Top of Source information

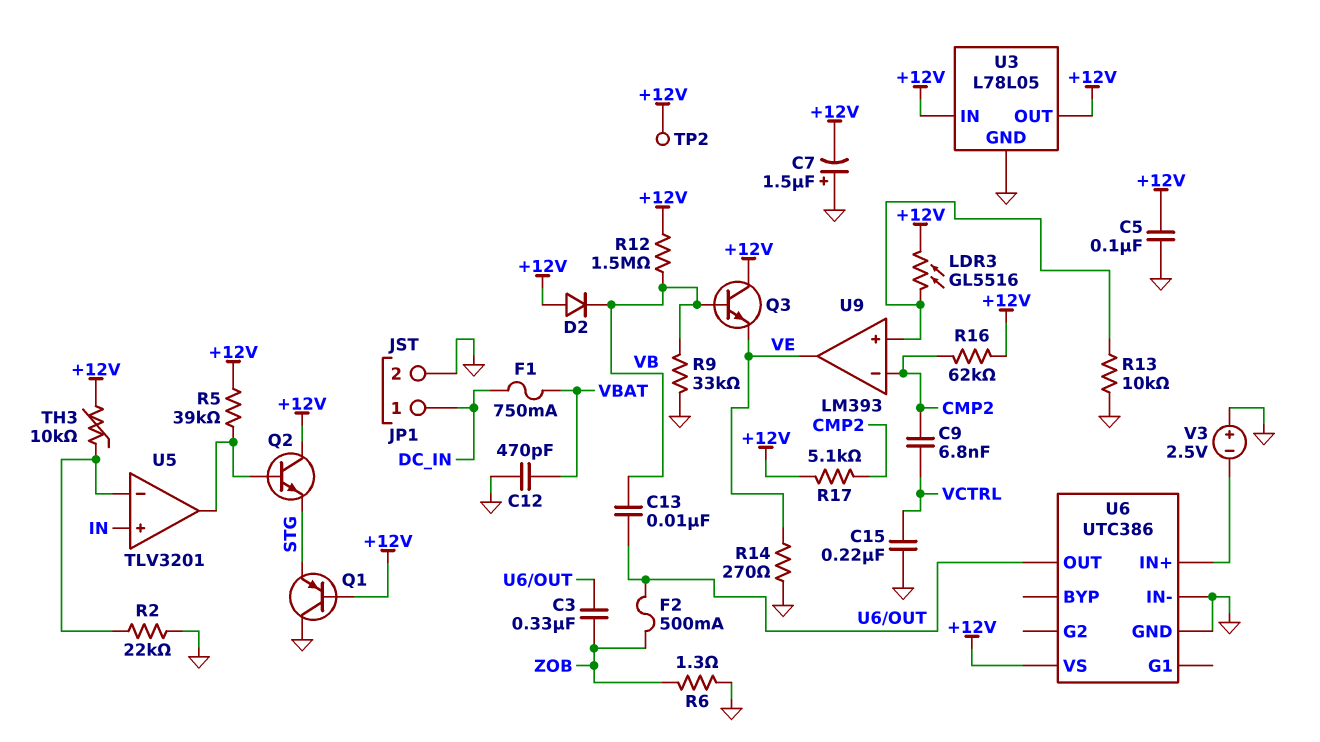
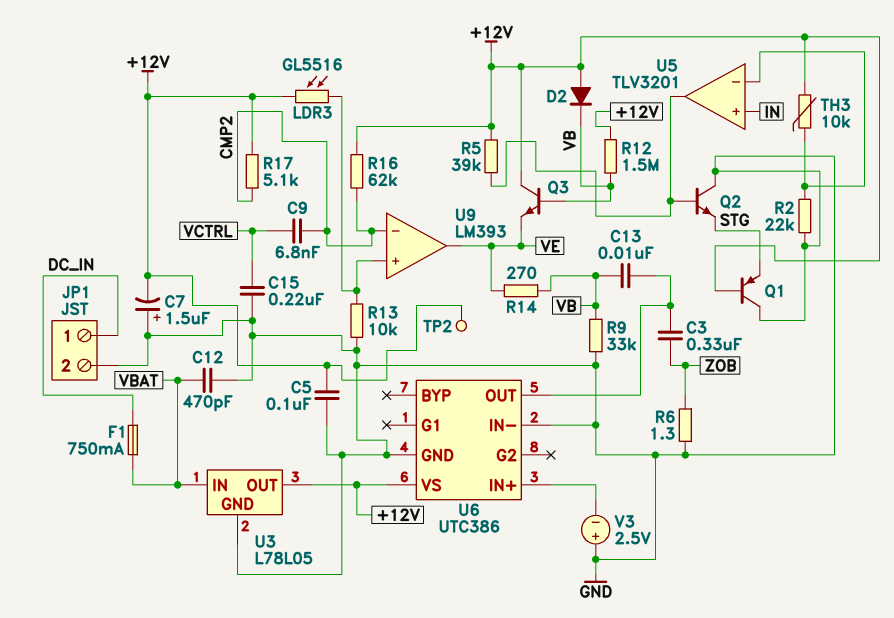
F2: 500mA (U6/OUT, ZOB) -> none
Q2: NPN (B U5/out, C +12V, E STG) -> NPN (B U5/out, C GND, E STG)
R14: 270 (GND, VE) -> 270 (VB, VE)
U3 pin IN: +12V -> VBAT

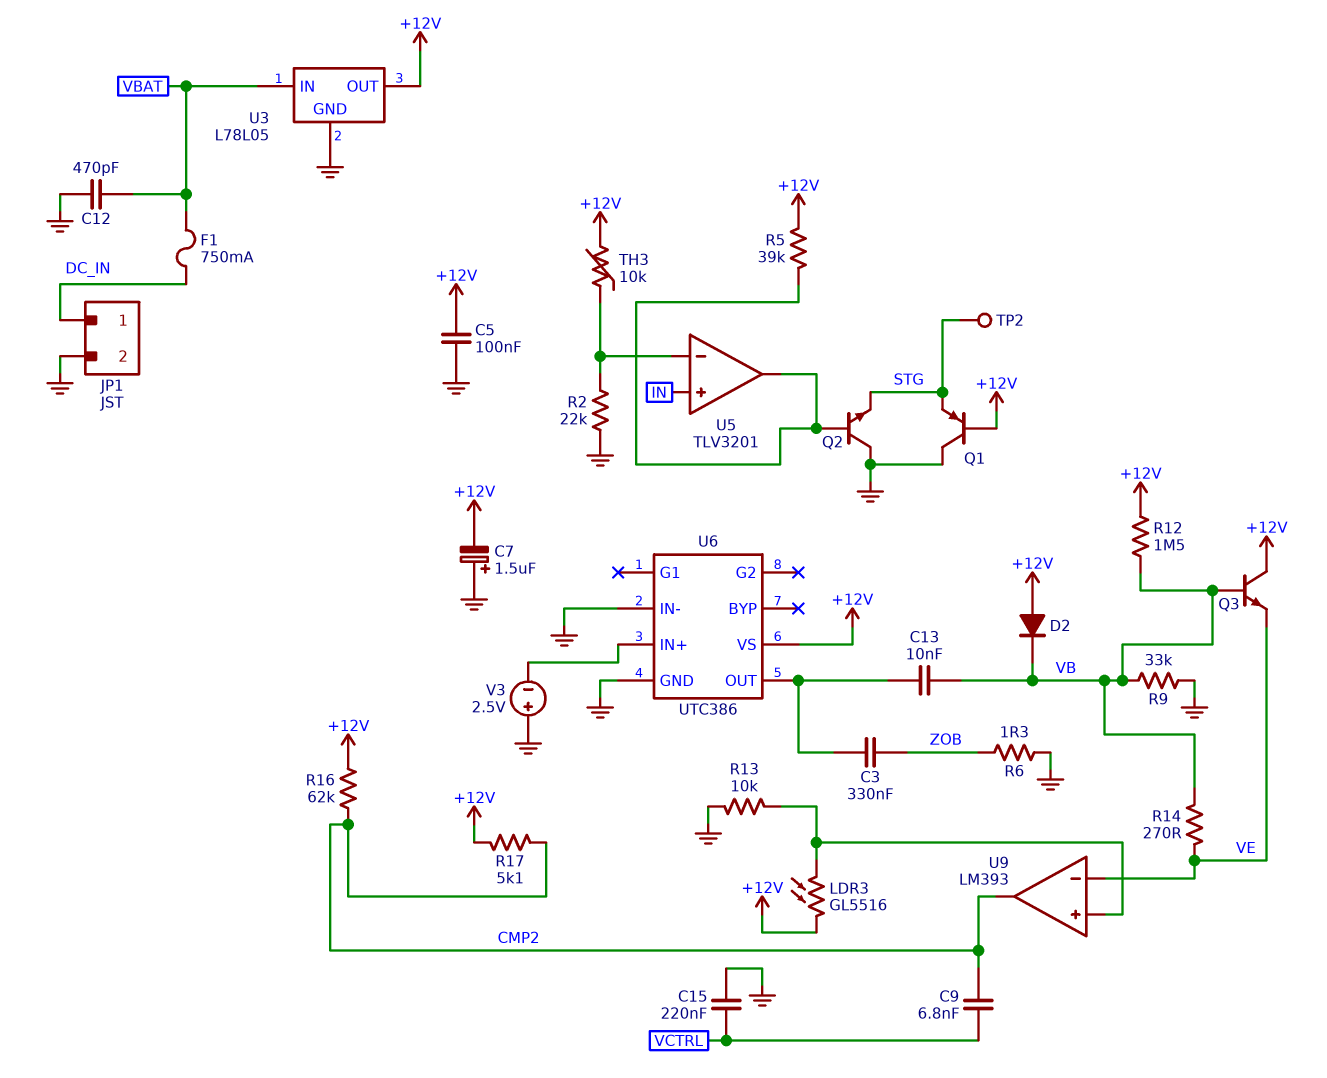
TP2: test point (+12V) -> test point (STG)
U9 pin in-: CMP2 -> VE
U9 pin out: VE -> CMP2

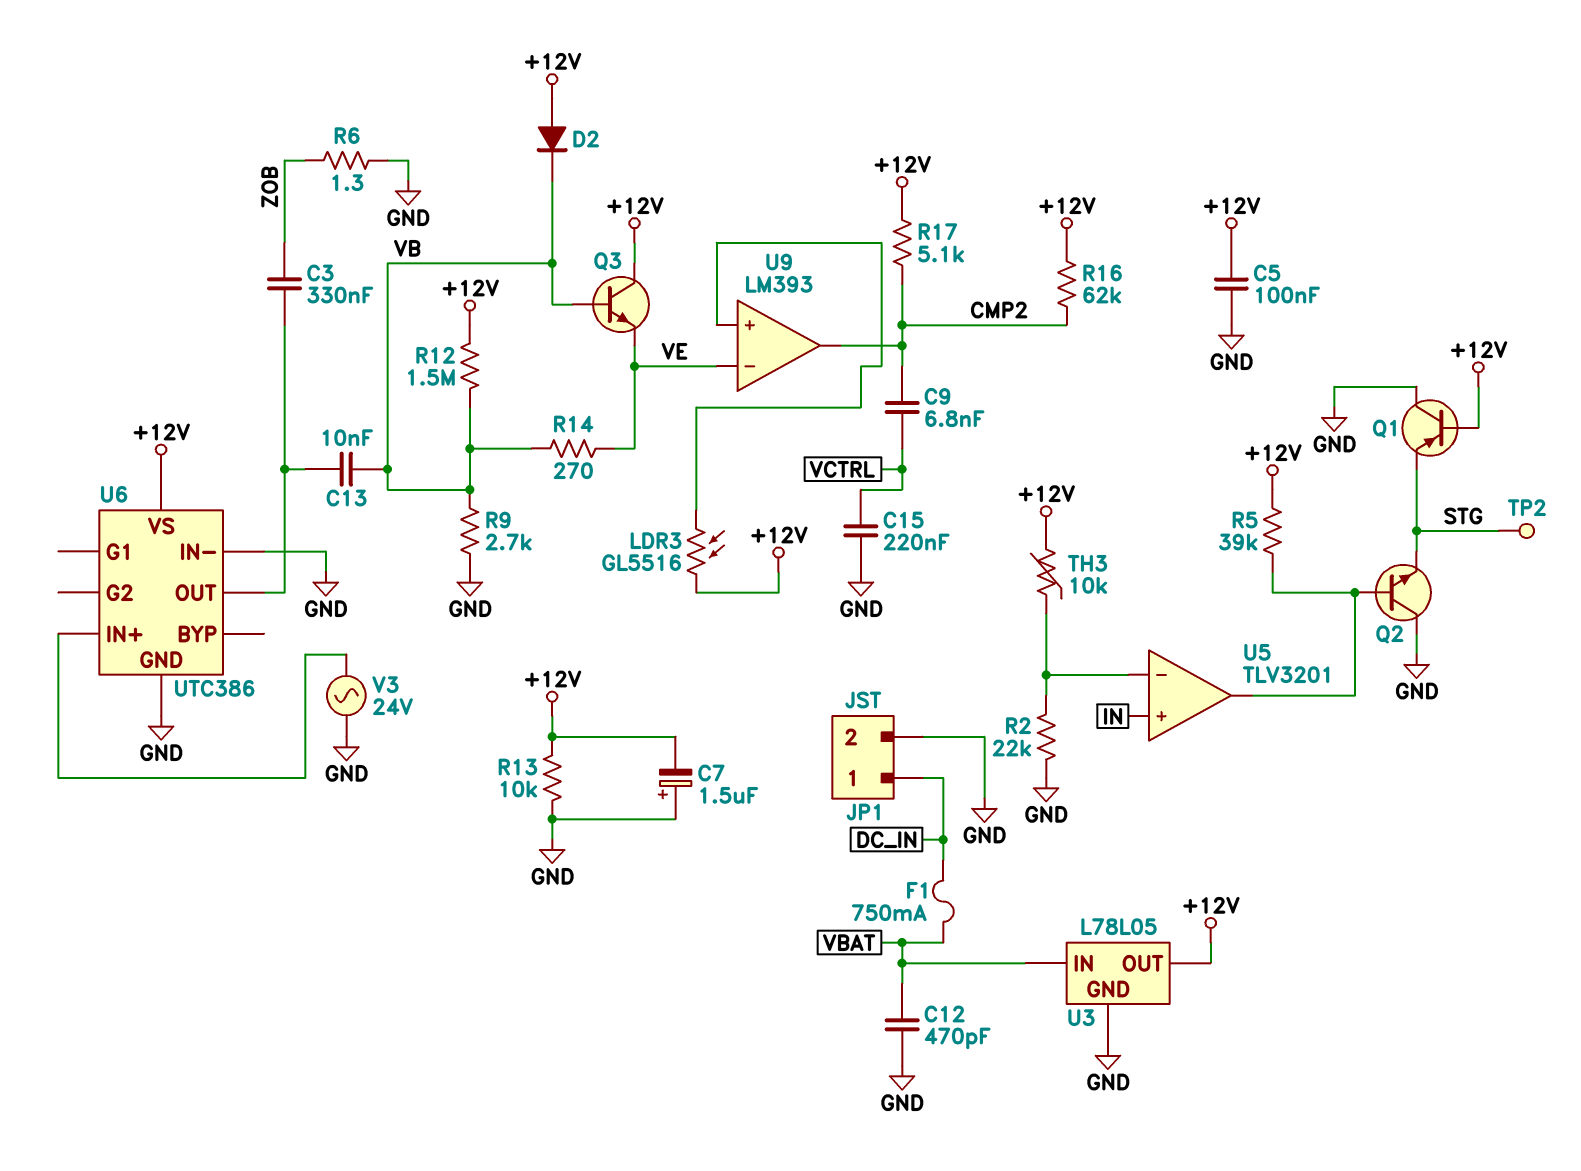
R9: 33k (GND, VB) -> 2.7k (GND, VB)
R13: 10k (GND, U9/in+) -> 10k (+12V, GND)
V3: 2.5V (plus GND, minus U6/IN+) -> AC 24V (GND, U6/IN+)

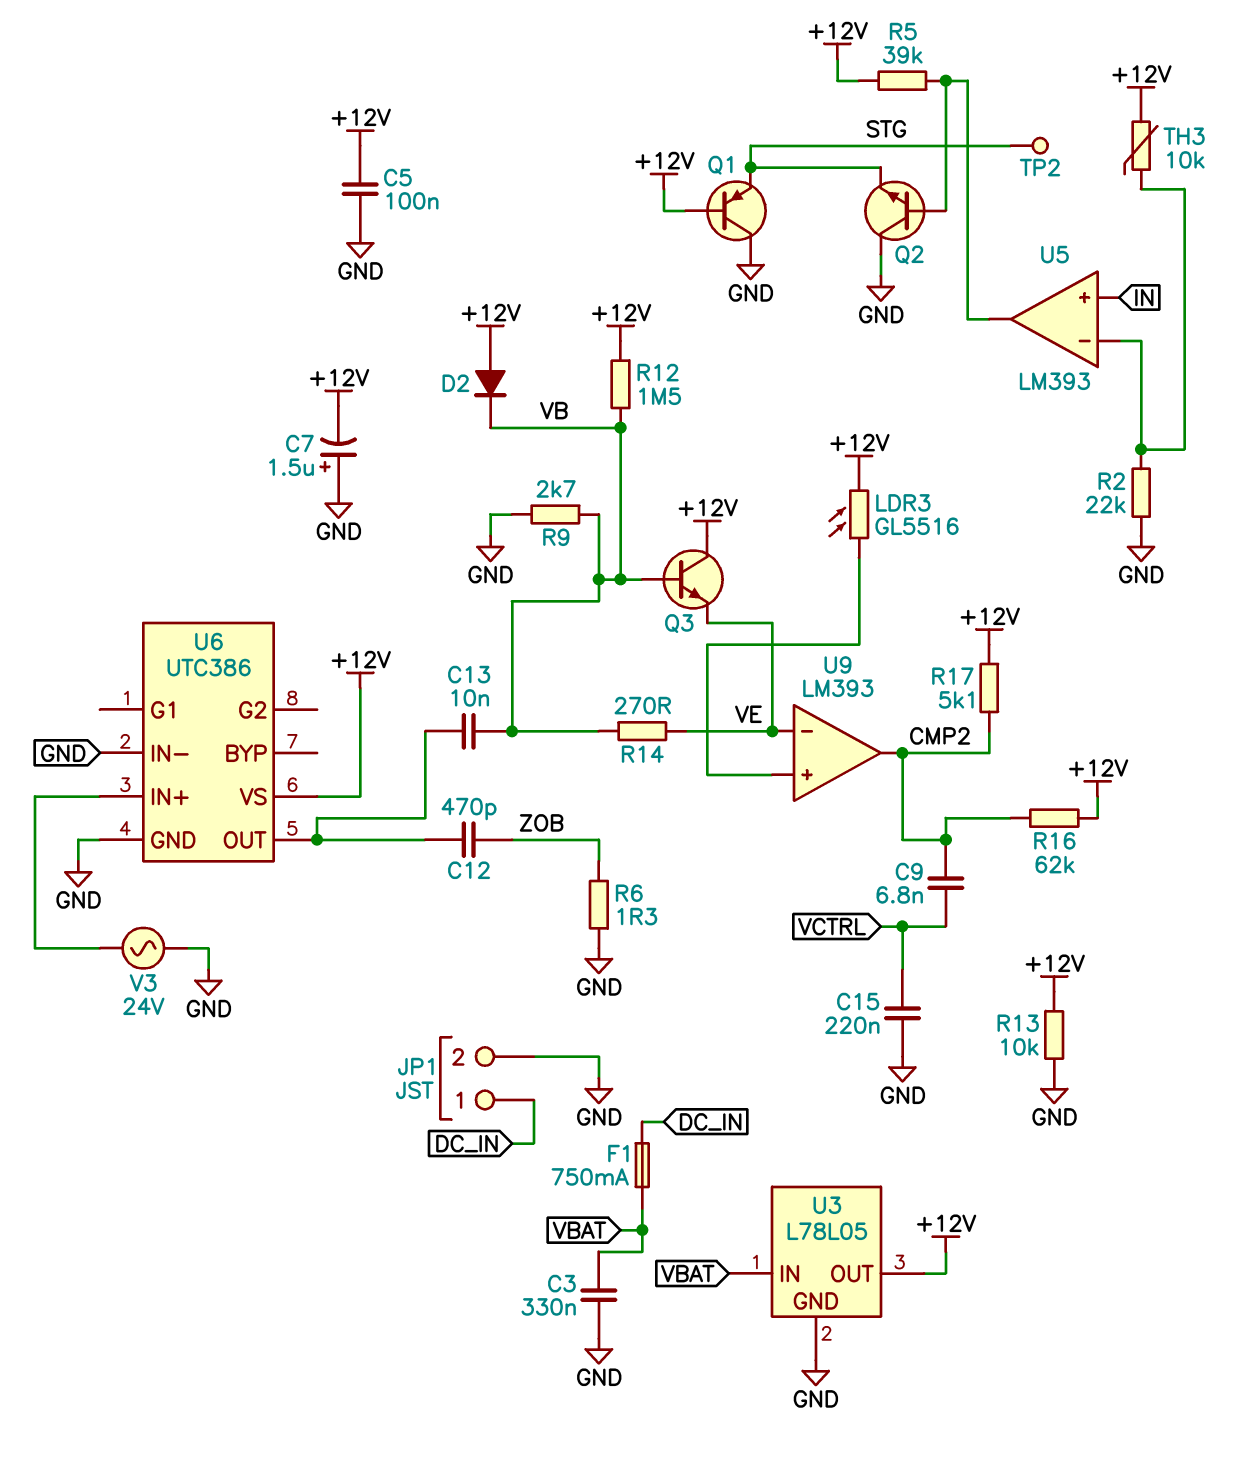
C3: 330nF (U6/OUT, ZOB) -> 330nF (GND, VBAT)
C12: 470pF (GND, VBAT) -> 470pF (U6/OUT, ZOB)
U5: TLV3201 -> LM393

Bottom of Source information

What this task involves -
Starting with the line that contains "TP2: test point (+12V) -> test point (STG)", print every line through the end of the data exactly as written; omit all pictures and add nothing else.

Result of the task -
TP2: test point (+12V) -> test point (STG)
U9 pin in-: CMP2 -> VE
U9 pin out: VE -> CMP2

R9: 33k (GND, VB) -> 2.7k (GND, VB)
R13: 10k (GND, U9/in+) -> 10k (+12V, GND)
V3: 2.5V (plus GND, minus U6/IN+) -> AC 24V (GND, U6/IN+)

C3: 330nF (U6/OUT, ZOB) -> 330nF (GND, VBAT)
C12: 470pF (GND, VBAT) -> 470pF (U6/OUT, ZOB)
U5: TLV3201 -> LM393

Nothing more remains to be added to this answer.